▶ [Try it]
Give the lines below again, exactly as they stand, and leave out the images.

[[ Collected data, beginning ]]

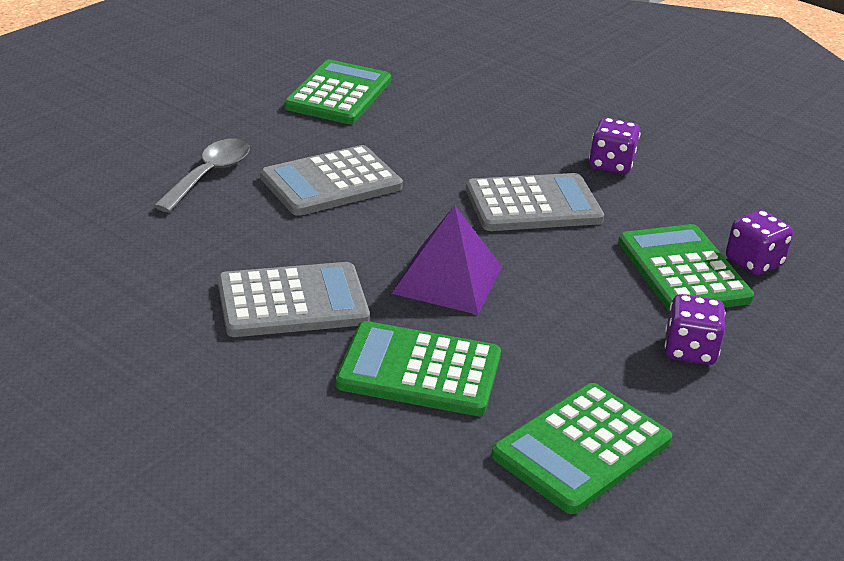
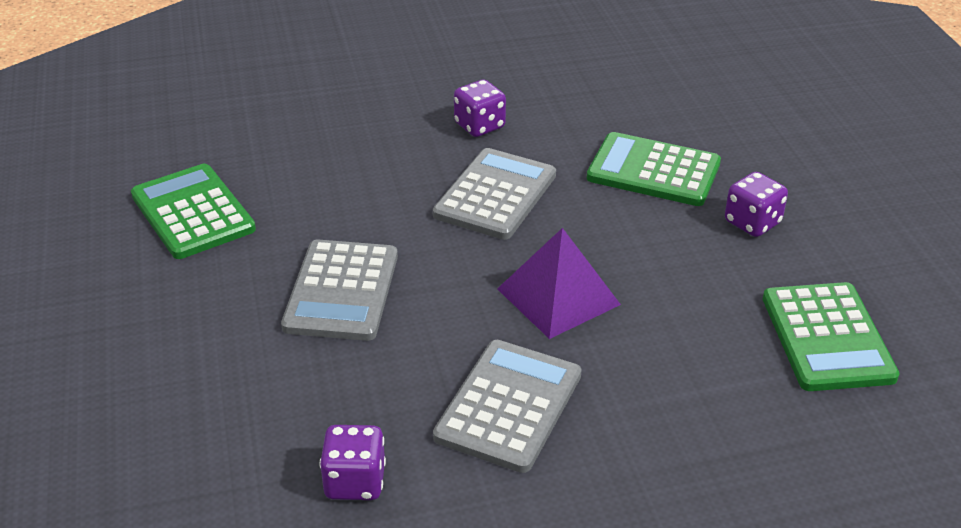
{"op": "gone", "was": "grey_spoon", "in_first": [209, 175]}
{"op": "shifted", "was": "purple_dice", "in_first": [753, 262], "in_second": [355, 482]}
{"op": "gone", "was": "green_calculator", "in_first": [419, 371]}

[[ Collected data, end ]]

▶ [Response to this task]
{"op": "gone", "was": "grey_spoon", "in_first": [209, 175]}
{"op": "shifted", "was": "purple_dice", "in_first": [753, 262], "in_second": [355, 482]}
{"op": "gone", "was": "green_calculator", "in_first": [419, 371]}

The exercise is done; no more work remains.